:: How to complete this task ::
Looking at the data, count the lines where the word "none" occurs and answer with only the number.

:: Information supplied ::

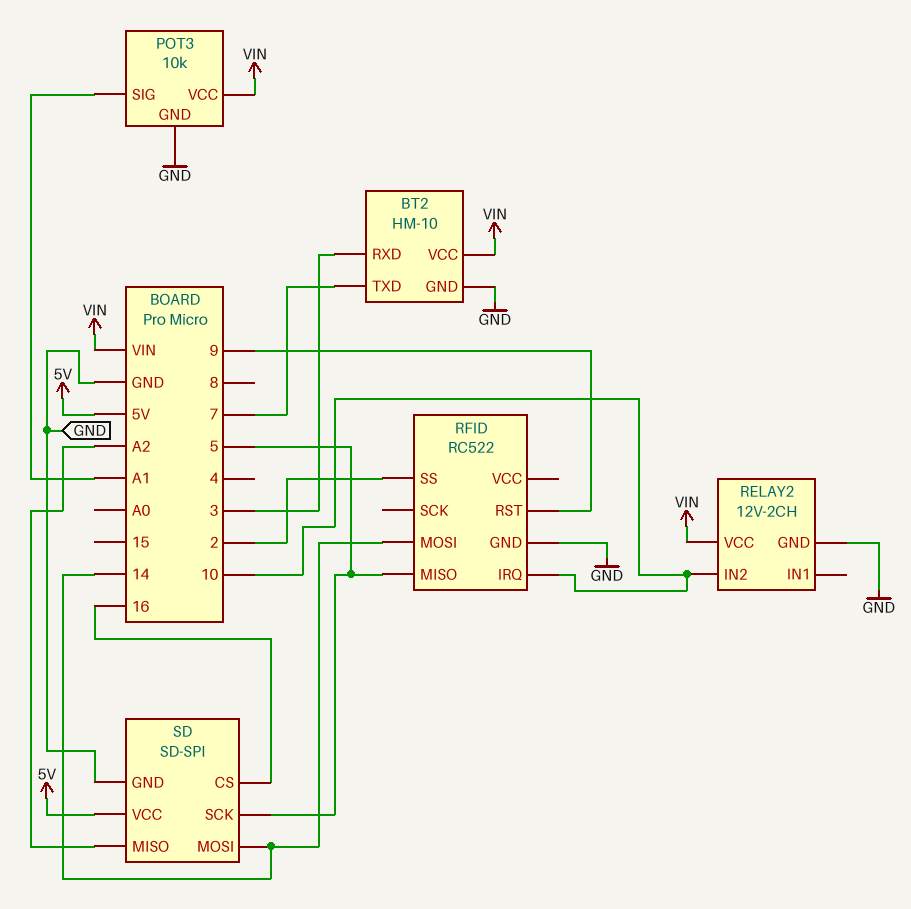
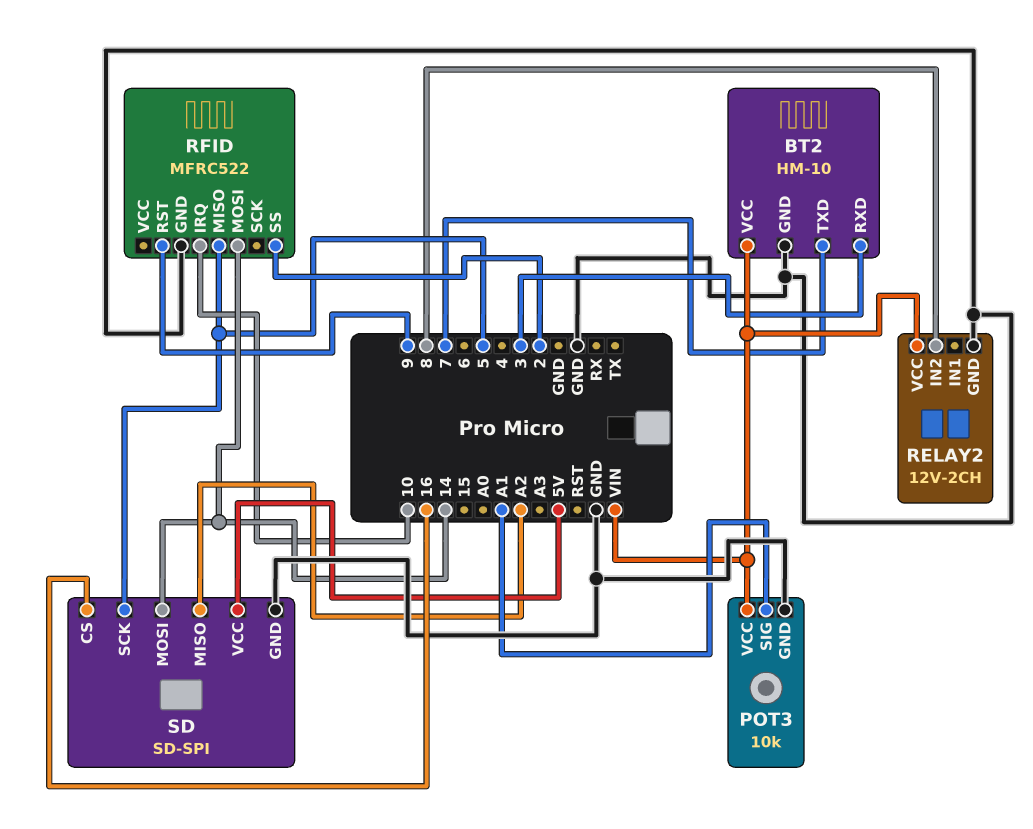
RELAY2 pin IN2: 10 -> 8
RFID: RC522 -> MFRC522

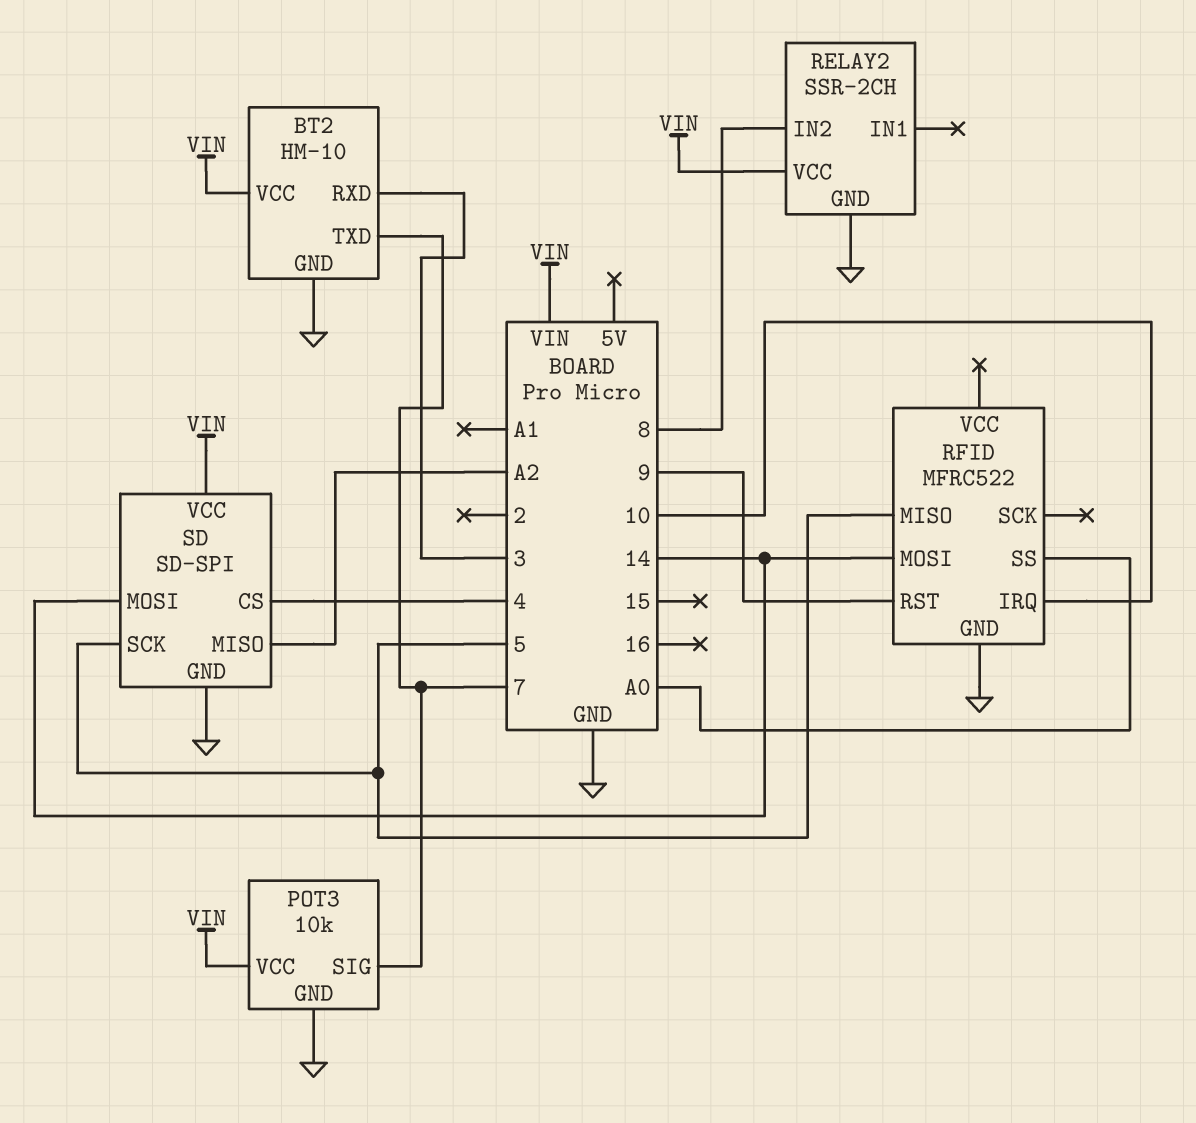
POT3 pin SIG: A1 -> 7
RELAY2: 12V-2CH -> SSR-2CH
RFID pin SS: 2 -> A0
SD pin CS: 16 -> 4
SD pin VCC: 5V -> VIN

--

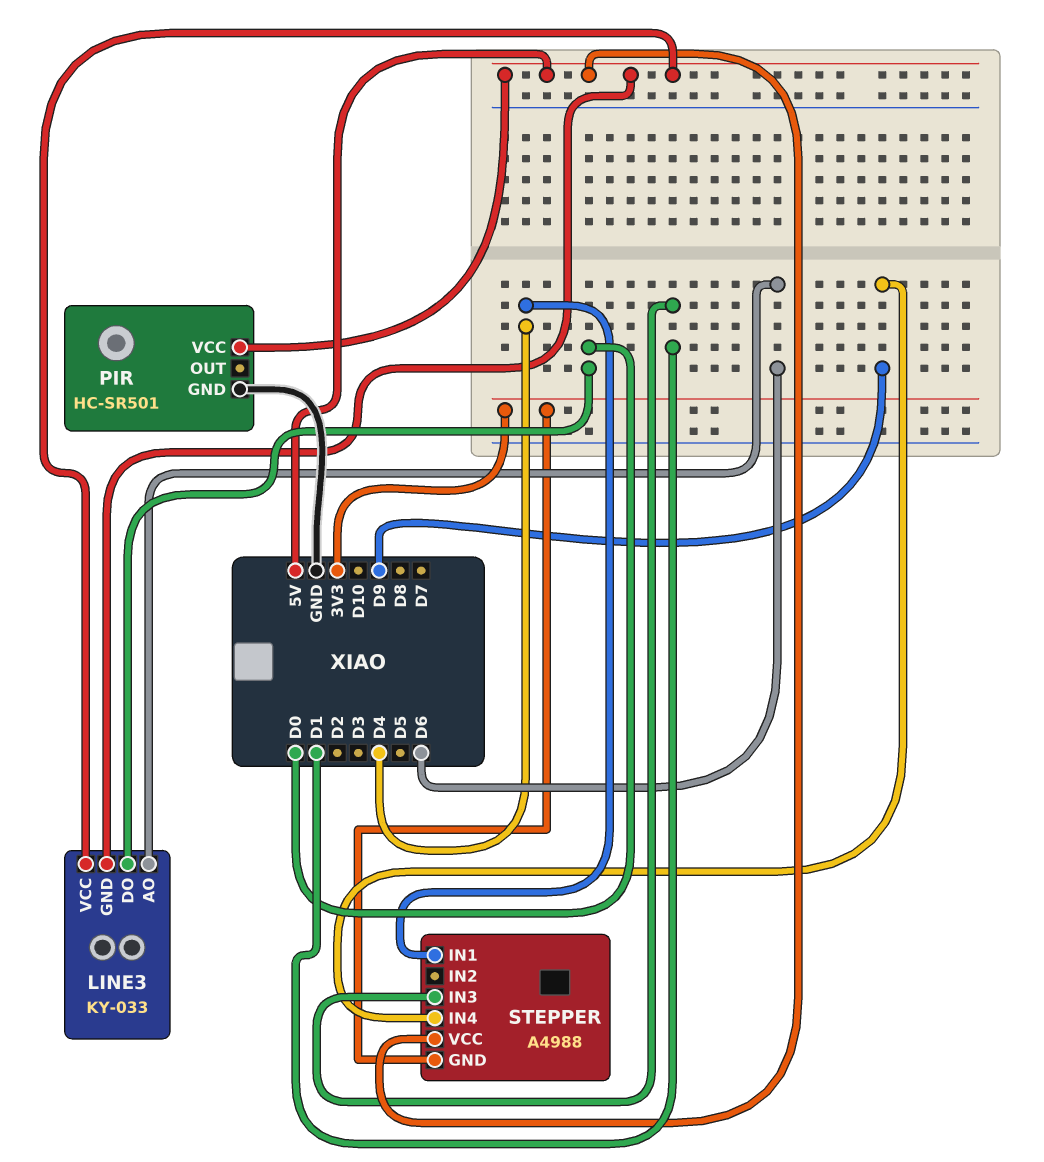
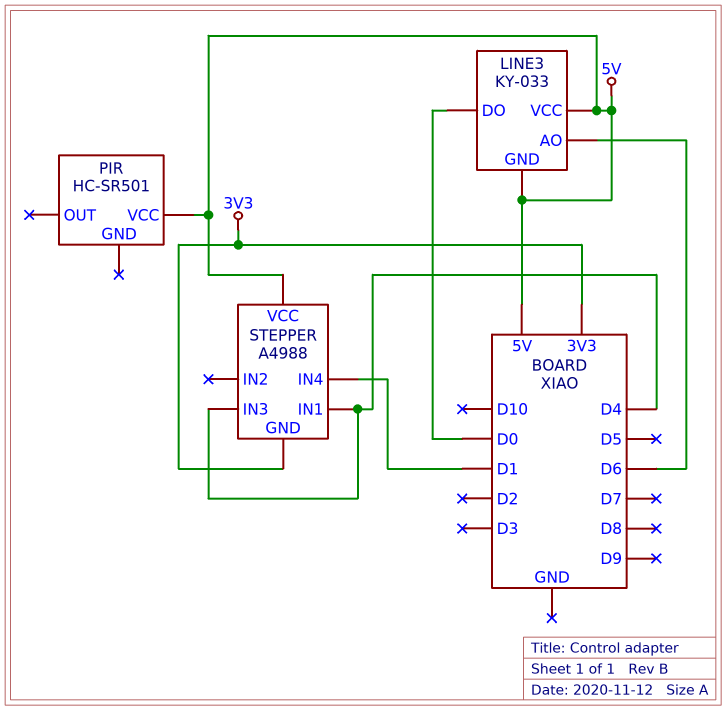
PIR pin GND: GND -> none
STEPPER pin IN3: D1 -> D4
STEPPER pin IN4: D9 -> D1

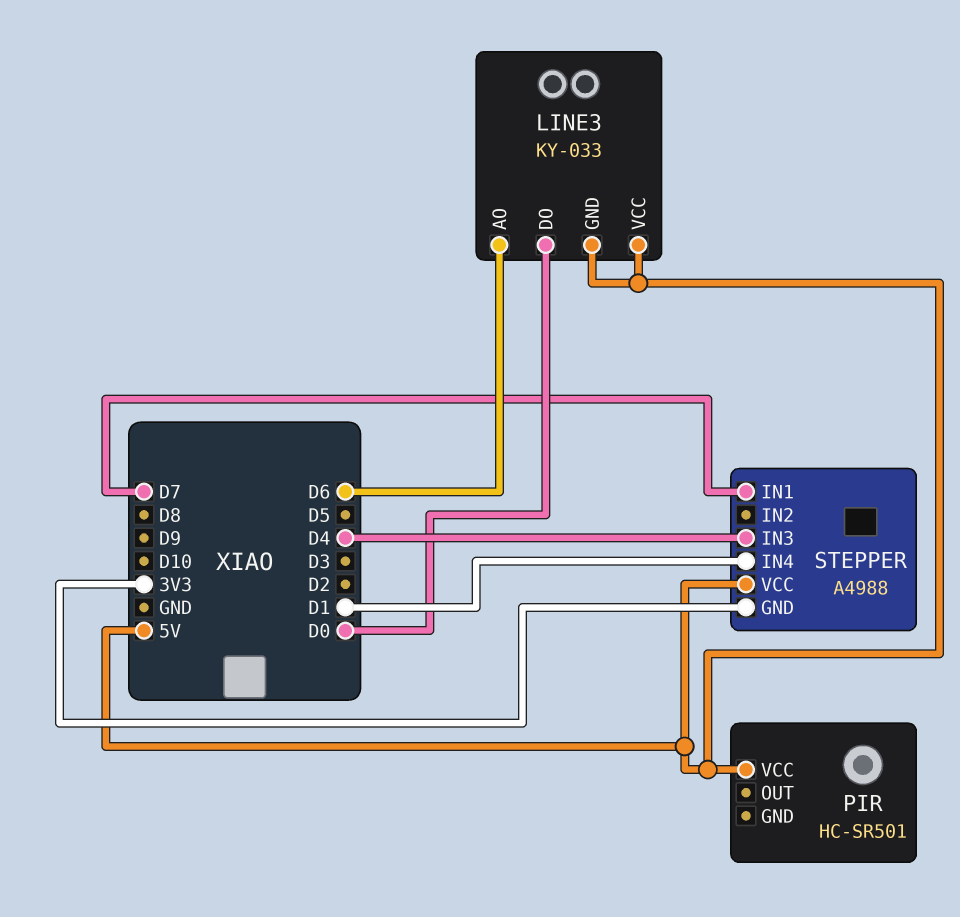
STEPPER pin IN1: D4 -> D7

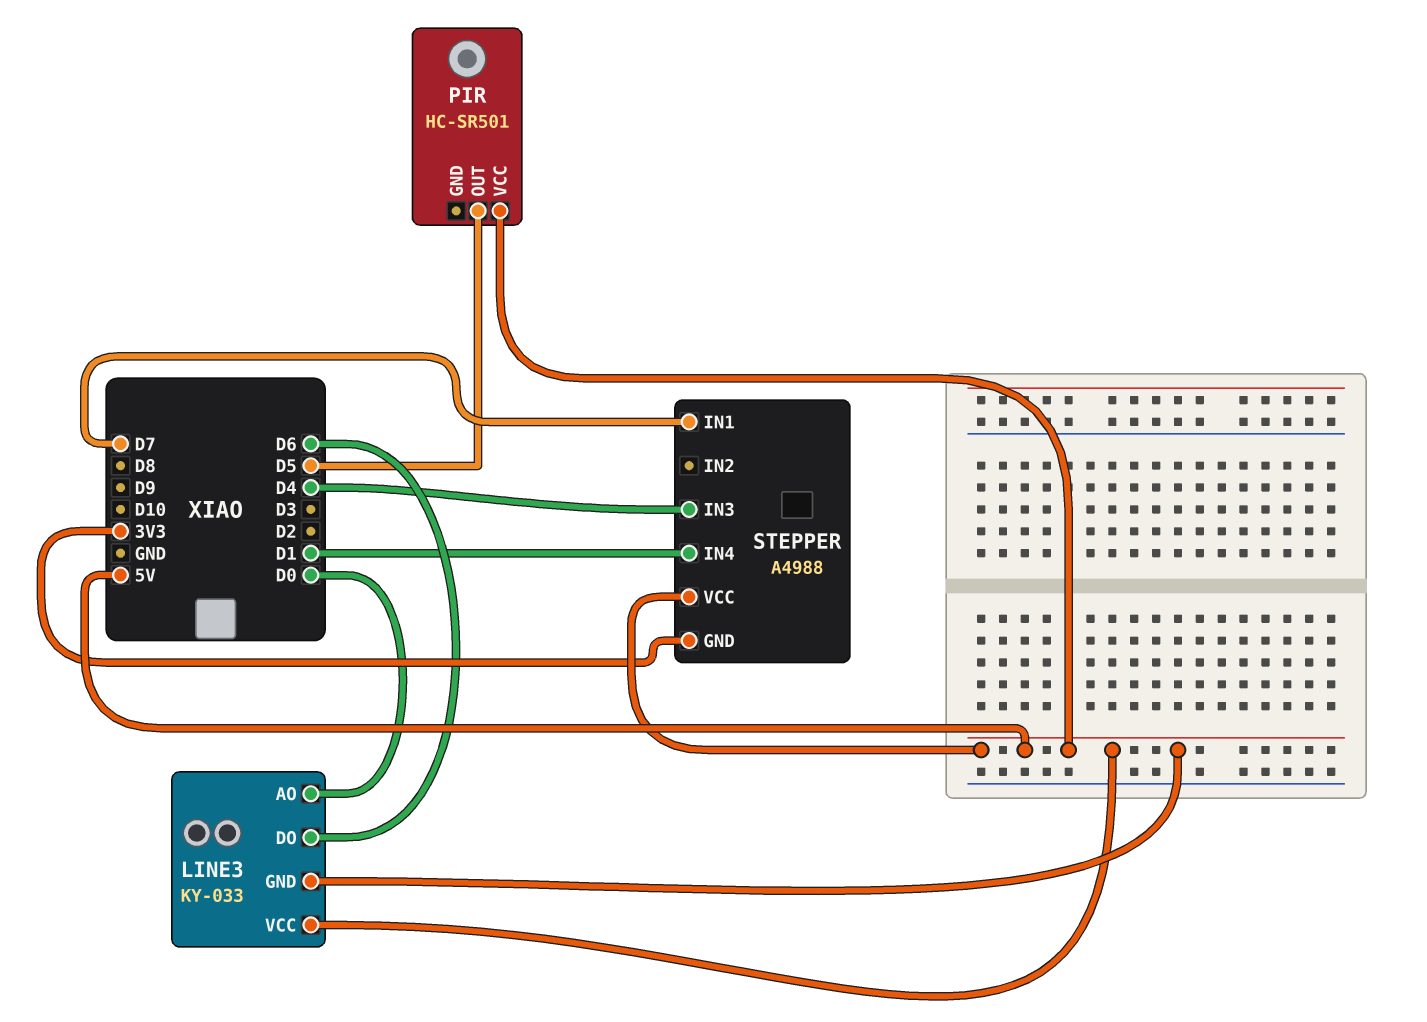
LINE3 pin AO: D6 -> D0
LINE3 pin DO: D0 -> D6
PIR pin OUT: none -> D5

* * *

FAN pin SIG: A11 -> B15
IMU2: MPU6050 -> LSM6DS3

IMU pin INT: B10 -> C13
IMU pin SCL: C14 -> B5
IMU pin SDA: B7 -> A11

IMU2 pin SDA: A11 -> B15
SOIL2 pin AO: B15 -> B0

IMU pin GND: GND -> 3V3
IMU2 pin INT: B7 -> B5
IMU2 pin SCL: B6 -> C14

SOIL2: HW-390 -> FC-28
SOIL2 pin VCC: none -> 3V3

:: Result for this exercise ::
3